> Satellite object listings:
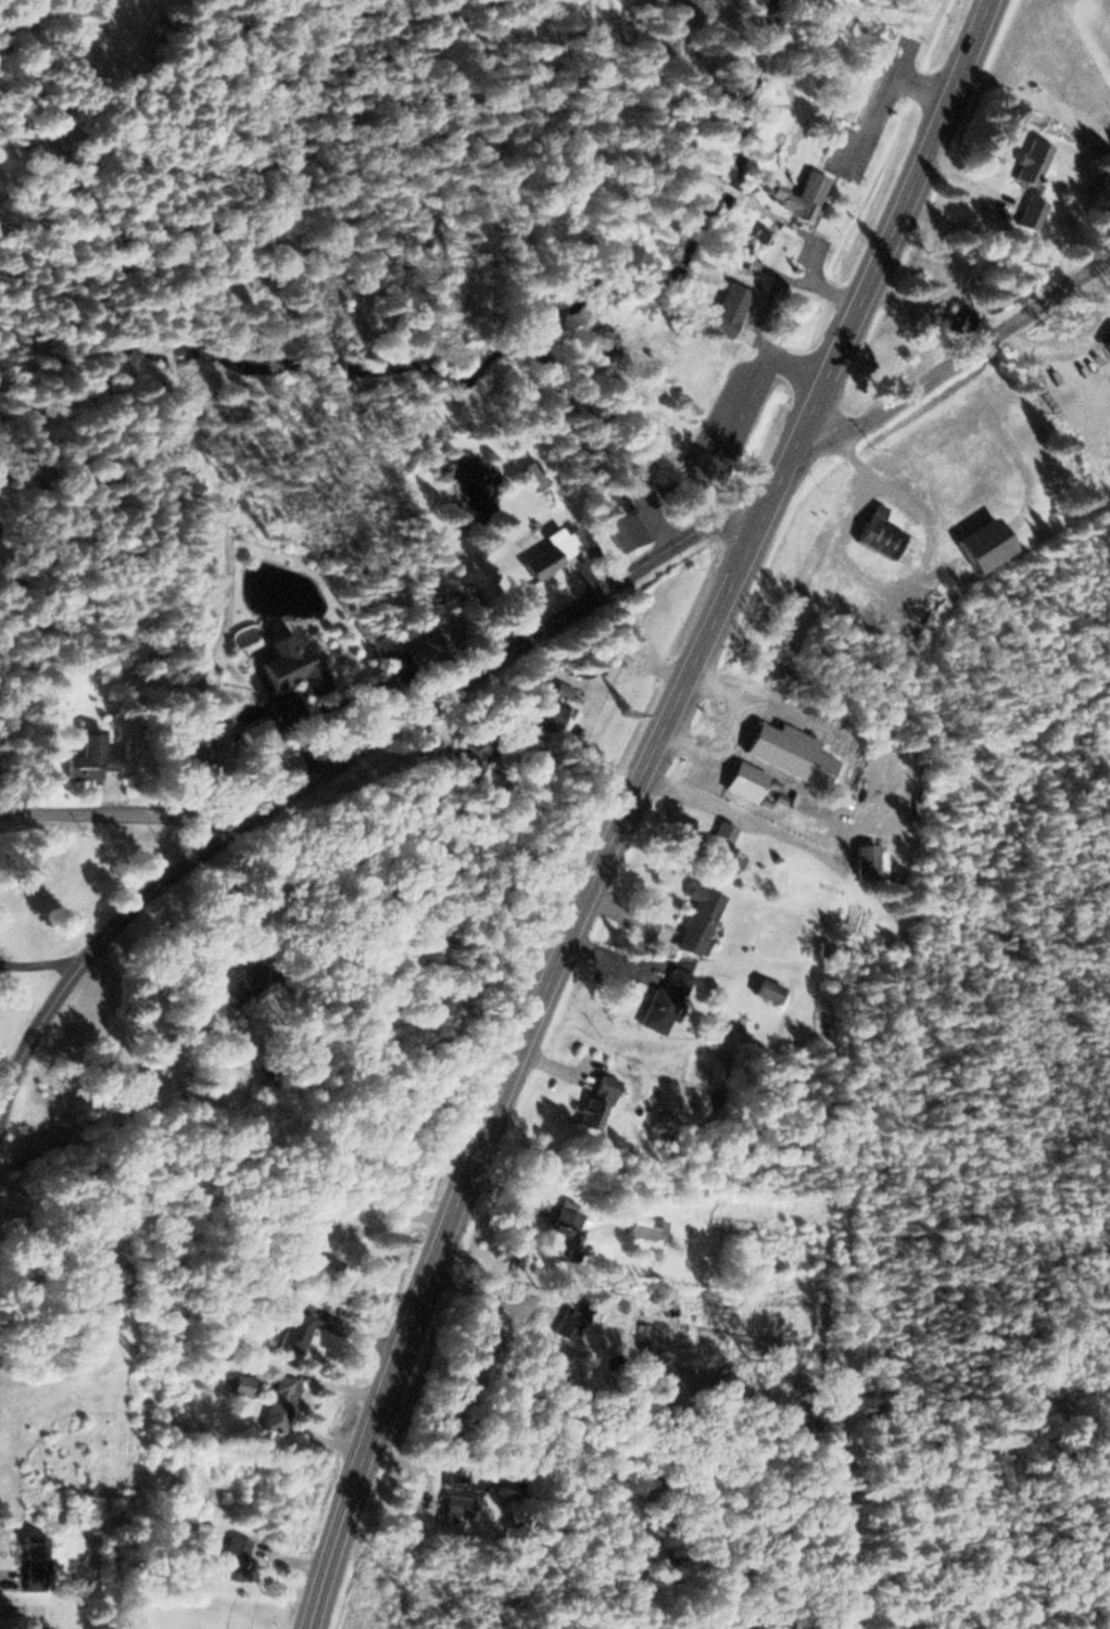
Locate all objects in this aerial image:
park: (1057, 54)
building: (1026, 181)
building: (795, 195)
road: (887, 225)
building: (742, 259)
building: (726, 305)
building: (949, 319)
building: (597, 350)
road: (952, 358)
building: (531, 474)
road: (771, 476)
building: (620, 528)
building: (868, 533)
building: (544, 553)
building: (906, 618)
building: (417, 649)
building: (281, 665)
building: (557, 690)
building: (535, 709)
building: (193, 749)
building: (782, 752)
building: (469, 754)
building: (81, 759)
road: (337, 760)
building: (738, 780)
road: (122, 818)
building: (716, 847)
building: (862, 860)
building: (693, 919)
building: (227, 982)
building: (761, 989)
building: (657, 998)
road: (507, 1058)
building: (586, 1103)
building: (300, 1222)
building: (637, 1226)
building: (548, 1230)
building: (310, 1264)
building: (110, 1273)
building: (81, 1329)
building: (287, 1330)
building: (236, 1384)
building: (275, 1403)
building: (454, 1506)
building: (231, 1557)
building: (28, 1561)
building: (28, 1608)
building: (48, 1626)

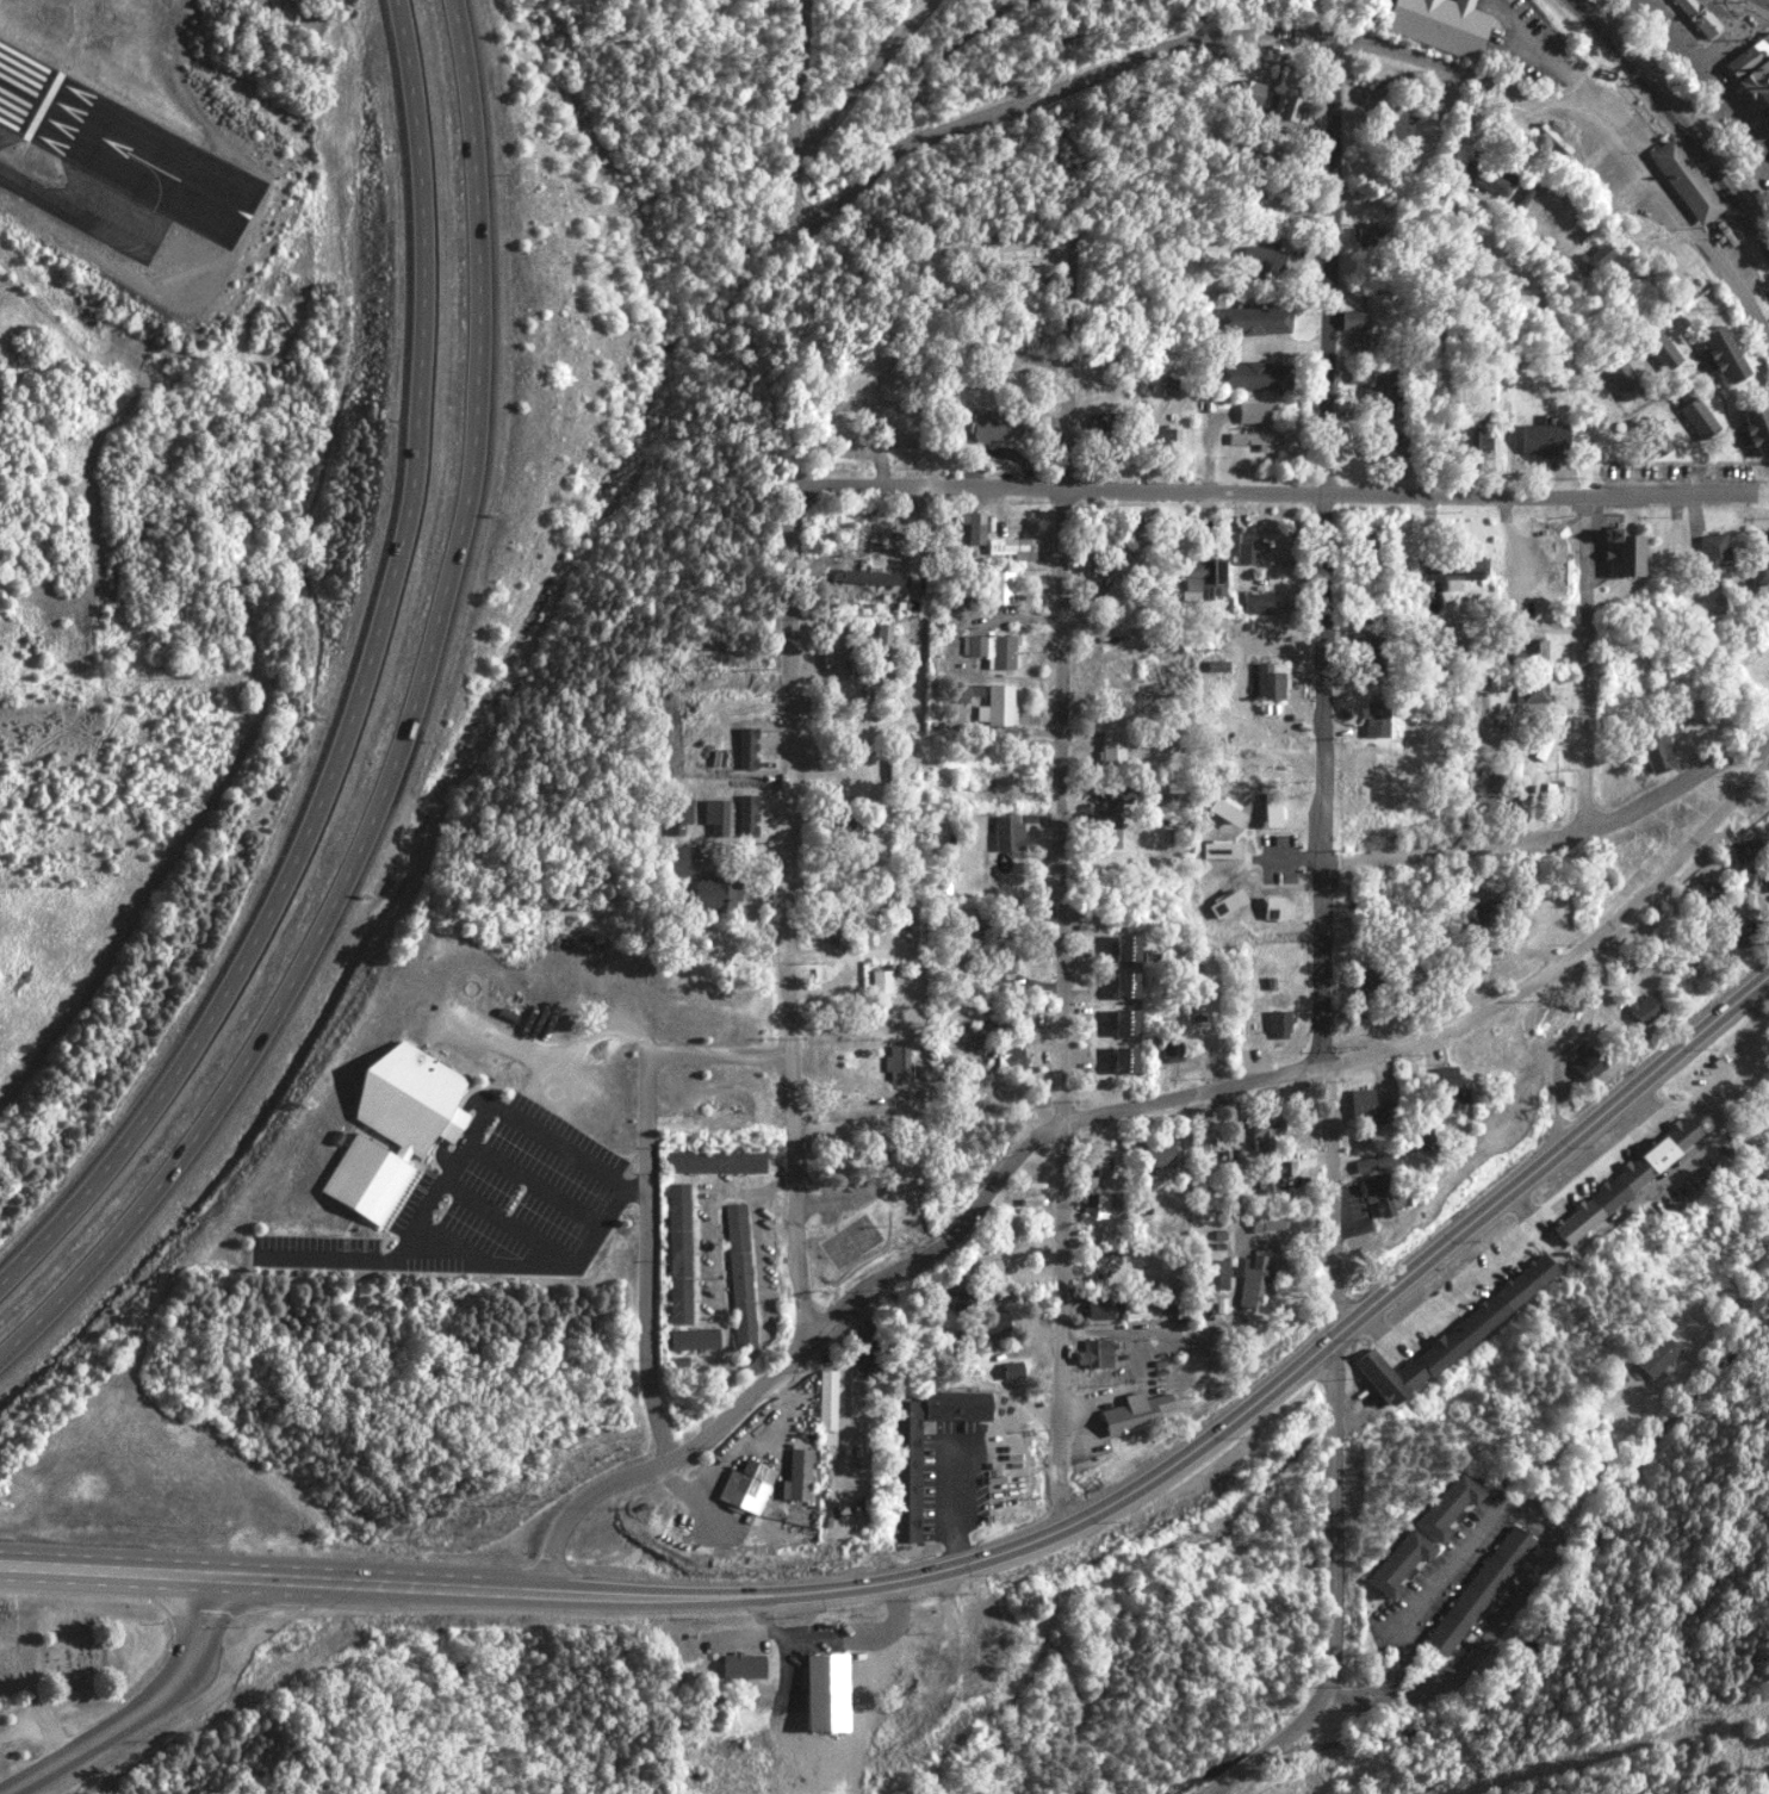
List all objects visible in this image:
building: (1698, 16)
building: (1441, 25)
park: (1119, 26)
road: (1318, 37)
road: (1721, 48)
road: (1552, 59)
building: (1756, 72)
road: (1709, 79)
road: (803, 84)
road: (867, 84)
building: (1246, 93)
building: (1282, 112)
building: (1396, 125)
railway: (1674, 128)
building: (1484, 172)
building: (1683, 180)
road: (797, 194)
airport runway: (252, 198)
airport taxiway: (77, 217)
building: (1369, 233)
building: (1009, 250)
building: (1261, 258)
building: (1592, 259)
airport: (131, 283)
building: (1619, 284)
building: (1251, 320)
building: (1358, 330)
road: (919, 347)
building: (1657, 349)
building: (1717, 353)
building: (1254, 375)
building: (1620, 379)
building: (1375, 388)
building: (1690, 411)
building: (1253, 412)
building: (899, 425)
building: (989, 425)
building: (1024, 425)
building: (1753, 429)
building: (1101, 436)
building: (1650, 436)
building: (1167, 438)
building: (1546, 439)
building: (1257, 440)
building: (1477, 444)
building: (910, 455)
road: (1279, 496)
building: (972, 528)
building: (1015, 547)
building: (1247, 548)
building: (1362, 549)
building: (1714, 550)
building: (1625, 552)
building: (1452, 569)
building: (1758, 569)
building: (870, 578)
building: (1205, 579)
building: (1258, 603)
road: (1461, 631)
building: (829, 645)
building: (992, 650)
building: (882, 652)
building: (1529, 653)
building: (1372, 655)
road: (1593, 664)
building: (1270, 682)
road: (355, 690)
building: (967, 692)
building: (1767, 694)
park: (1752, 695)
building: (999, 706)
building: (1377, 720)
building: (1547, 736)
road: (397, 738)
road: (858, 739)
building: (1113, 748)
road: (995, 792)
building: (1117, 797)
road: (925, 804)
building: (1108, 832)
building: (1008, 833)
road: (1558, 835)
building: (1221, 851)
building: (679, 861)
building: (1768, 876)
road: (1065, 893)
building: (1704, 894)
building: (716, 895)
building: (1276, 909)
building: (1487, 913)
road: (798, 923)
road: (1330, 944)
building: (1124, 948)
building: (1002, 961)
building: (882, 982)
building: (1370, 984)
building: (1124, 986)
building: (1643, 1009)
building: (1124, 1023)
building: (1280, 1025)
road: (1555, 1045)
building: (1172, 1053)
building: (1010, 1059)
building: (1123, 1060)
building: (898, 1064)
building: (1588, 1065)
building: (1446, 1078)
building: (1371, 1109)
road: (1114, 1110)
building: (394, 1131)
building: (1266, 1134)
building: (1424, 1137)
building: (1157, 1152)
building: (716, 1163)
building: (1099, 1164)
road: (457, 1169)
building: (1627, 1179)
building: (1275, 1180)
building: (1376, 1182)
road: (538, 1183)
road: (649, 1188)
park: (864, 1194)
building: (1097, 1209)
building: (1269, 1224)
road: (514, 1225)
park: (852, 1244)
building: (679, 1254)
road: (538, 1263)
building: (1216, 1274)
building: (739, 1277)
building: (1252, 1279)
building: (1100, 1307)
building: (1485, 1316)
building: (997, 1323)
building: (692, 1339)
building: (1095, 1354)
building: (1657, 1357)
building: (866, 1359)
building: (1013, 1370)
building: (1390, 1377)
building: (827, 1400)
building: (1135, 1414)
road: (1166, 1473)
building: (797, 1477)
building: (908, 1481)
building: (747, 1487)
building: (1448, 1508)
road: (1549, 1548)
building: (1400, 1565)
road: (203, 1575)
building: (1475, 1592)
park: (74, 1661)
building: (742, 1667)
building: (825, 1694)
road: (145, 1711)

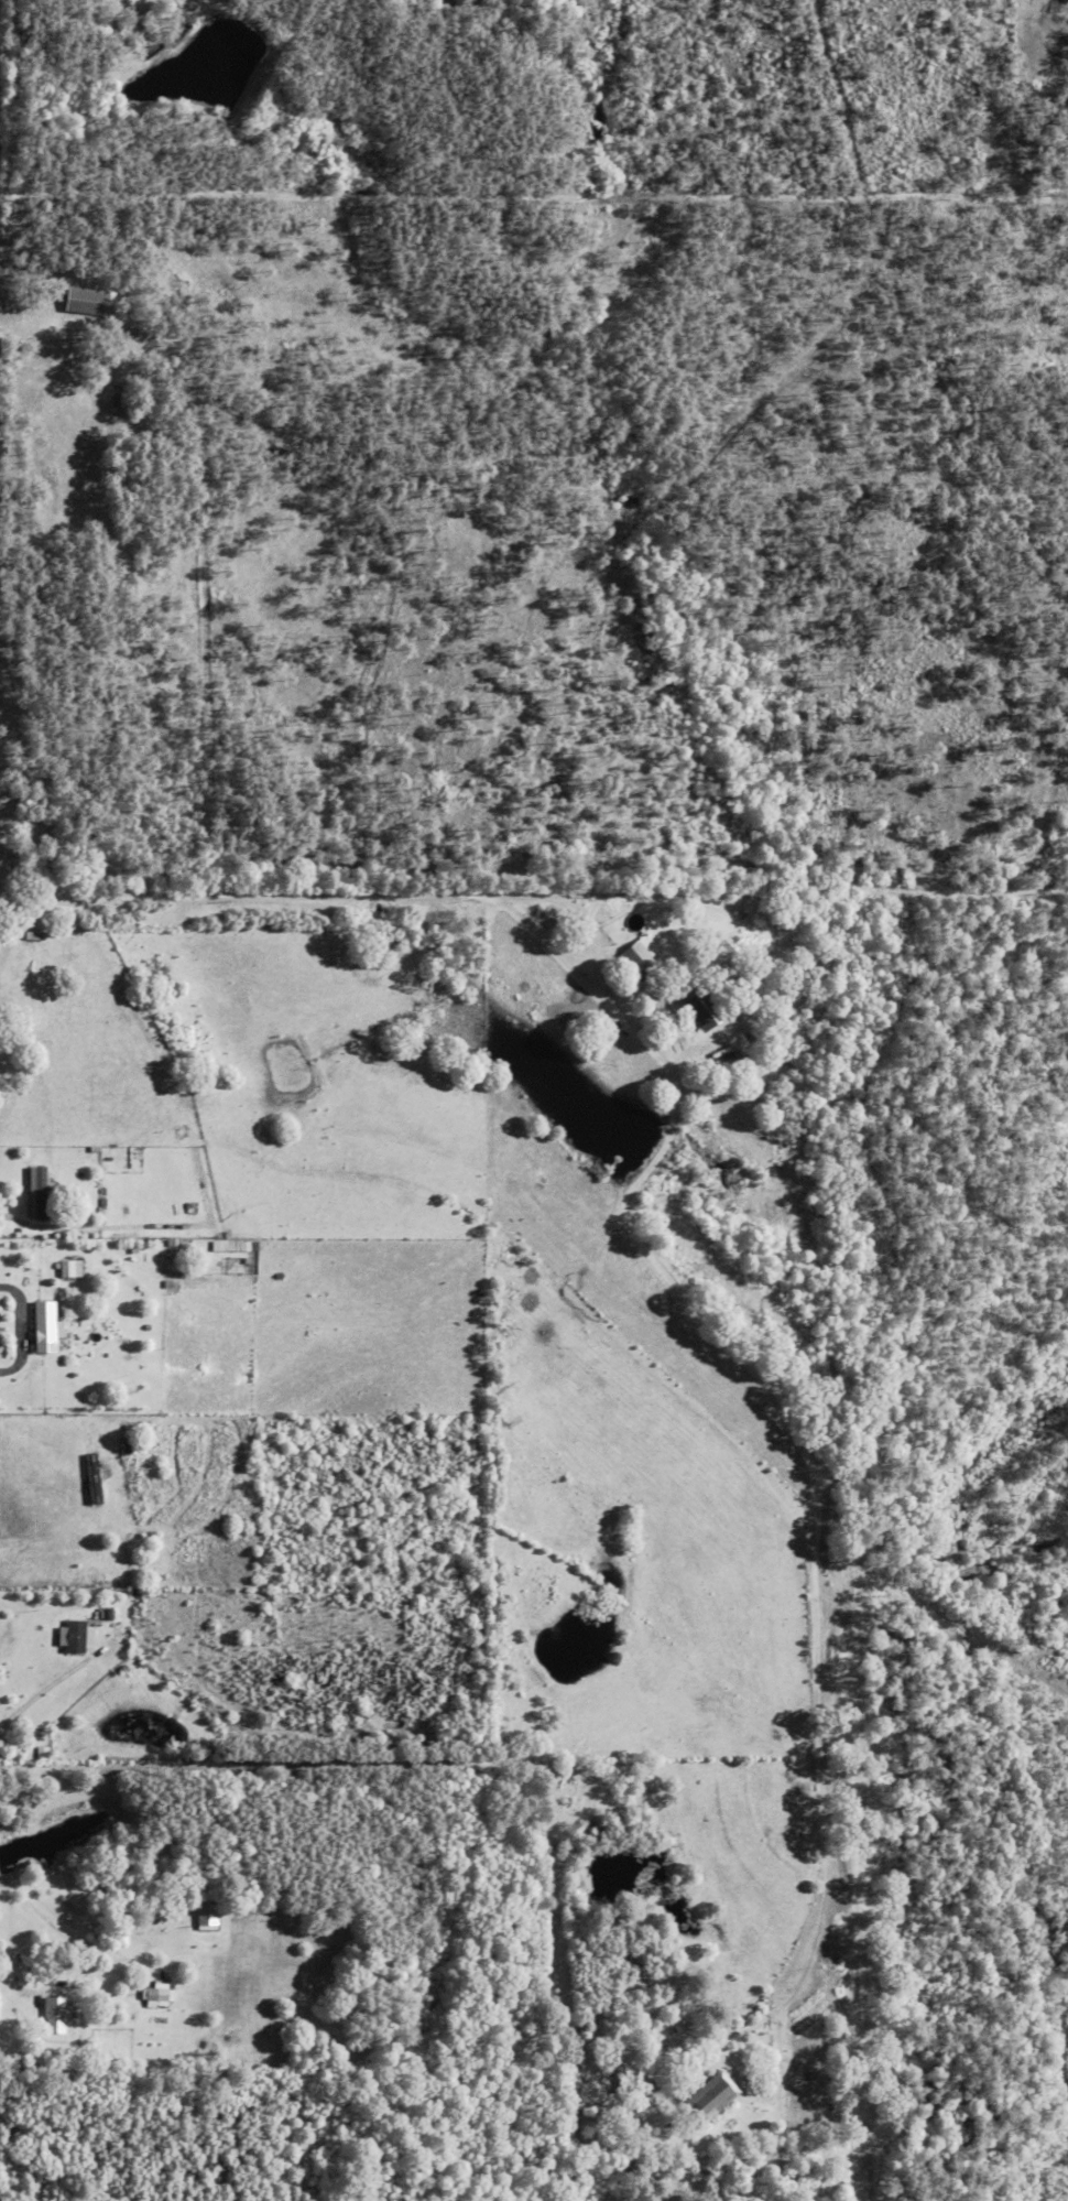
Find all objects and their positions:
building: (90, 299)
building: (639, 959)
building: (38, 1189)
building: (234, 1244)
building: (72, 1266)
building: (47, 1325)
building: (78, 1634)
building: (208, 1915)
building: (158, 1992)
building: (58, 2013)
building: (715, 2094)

> WHAT YOU WILL DO:
Without carrying over any pictures, retype the records above exactly.

> TASK RESPONSE:
Locate all objects in this aerial image:
park: (1057, 54)
building: (1026, 181)
building: (795, 195)
road: (887, 225)
building: (742, 259)
building: (726, 305)
building: (949, 319)
building: (597, 350)
road: (952, 358)
building: (531, 474)
road: (771, 476)
building: (620, 528)
building: (868, 533)
building: (544, 553)
building: (906, 618)
building: (417, 649)
building: (281, 665)
building: (557, 690)
building: (535, 709)
building: (193, 749)
building: (782, 752)
building: (469, 754)
building: (81, 759)
road: (337, 760)
building: (738, 780)
road: (122, 818)
building: (716, 847)
building: (862, 860)
building: (693, 919)
building: (227, 982)
building: (761, 989)
building: (657, 998)
road: (507, 1058)
building: (586, 1103)
building: (300, 1222)
building: (637, 1226)
building: (548, 1230)
building: (310, 1264)
building: (110, 1273)
building: (81, 1329)
building: (287, 1330)
building: (236, 1384)
building: (275, 1403)
building: (454, 1506)
building: (231, 1557)
building: (28, 1561)
building: (28, 1608)
building: (48, 1626)

List all objects visible in this image:
building: (1698, 16)
building: (1441, 25)
park: (1119, 26)
road: (1318, 37)
road: (1721, 48)
road: (1552, 59)
building: (1756, 72)
road: (1709, 79)
road: (803, 84)
road: (867, 84)
building: (1246, 93)
building: (1282, 112)
building: (1396, 125)
railway: (1674, 128)
building: (1484, 172)
building: (1683, 180)
road: (797, 194)
airport runway: (252, 198)
airport taxiway: (77, 217)
building: (1369, 233)
building: (1009, 250)
building: (1261, 258)
building: (1592, 259)
airport: (131, 283)
building: (1619, 284)
building: (1251, 320)
building: (1358, 330)
road: (919, 347)
building: (1657, 349)
building: (1717, 353)
building: (1254, 375)
building: (1620, 379)
building: (1375, 388)
building: (1690, 411)
building: (1253, 412)
building: (899, 425)
building: (989, 425)
building: (1024, 425)
building: (1753, 429)
building: (1101, 436)
building: (1650, 436)
building: (1167, 438)
building: (1546, 439)
building: (1257, 440)
building: (1477, 444)
building: (910, 455)
road: (1279, 496)
building: (972, 528)
building: (1015, 547)
building: (1247, 548)
building: (1362, 549)
building: (1714, 550)
building: (1625, 552)
building: (1452, 569)
building: (1758, 569)
building: (870, 578)
building: (1205, 579)
building: (1258, 603)
road: (1461, 631)
building: (829, 645)
building: (992, 650)
building: (882, 652)
building: (1529, 653)
building: (1372, 655)
road: (1593, 664)
building: (1270, 682)
road: (355, 690)
building: (967, 692)
building: (1767, 694)
park: (1752, 695)
building: (999, 706)
building: (1377, 720)
building: (1547, 736)
road: (397, 738)
road: (858, 739)
building: (1113, 748)
road: (995, 792)
building: (1117, 797)
road: (925, 804)
building: (1108, 832)
building: (1008, 833)
road: (1558, 835)
building: (1221, 851)
building: (679, 861)
building: (1768, 876)
road: (1065, 893)
building: (1704, 894)
building: (716, 895)
building: (1276, 909)
building: (1487, 913)
road: (798, 923)
road: (1330, 944)
building: (1124, 948)
building: (1002, 961)
building: (882, 982)
building: (1370, 984)
building: (1124, 986)
building: (1643, 1009)
building: (1124, 1023)
building: (1280, 1025)
road: (1555, 1045)
building: (1172, 1053)
building: (1010, 1059)
building: (1123, 1060)
building: (898, 1064)
building: (1588, 1065)
building: (1446, 1078)
building: (1371, 1109)
road: (1114, 1110)
building: (394, 1131)
building: (1266, 1134)
building: (1424, 1137)
building: (1157, 1152)
building: (716, 1163)
building: (1099, 1164)
road: (457, 1169)
building: (1627, 1179)
building: (1275, 1180)
building: (1376, 1182)
road: (538, 1183)
road: (649, 1188)
park: (864, 1194)
building: (1097, 1209)
building: (1269, 1224)
road: (514, 1225)
park: (852, 1244)
building: (679, 1254)
road: (538, 1263)
building: (1216, 1274)
building: (739, 1277)
building: (1252, 1279)
building: (1100, 1307)
building: (1485, 1316)
building: (997, 1323)
building: (692, 1339)
building: (1095, 1354)
building: (1657, 1357)
building: (866, 1359)
building: (1013, 1370)
building: (1390, 1377)
building: (827, 1400)
building: (1135, 1414)
road: (1166, 1473)
building: (797, 1477)
building: (908, 1481)
building: (747, 1487)
building: (1448, 1508)
road: (1549, 1548)
building: (1400, 1565)
road: (203, 1575)
building: (1475, 1592)
park: (74, 1661)
building: (742, 1667)
building: (825, 1694)
road: (145, 1711)

Find all objects and their positions:
building: (90, 299)
building: (639, 959)
building: (38, 1189)
building: (234, 1244)
building: (72, 1266)
building: (47, 1325)
building: (78, 1634)
building: (208, 1915)
building: (158, 1992)
building: (58, 2013)
building: (715, 2094)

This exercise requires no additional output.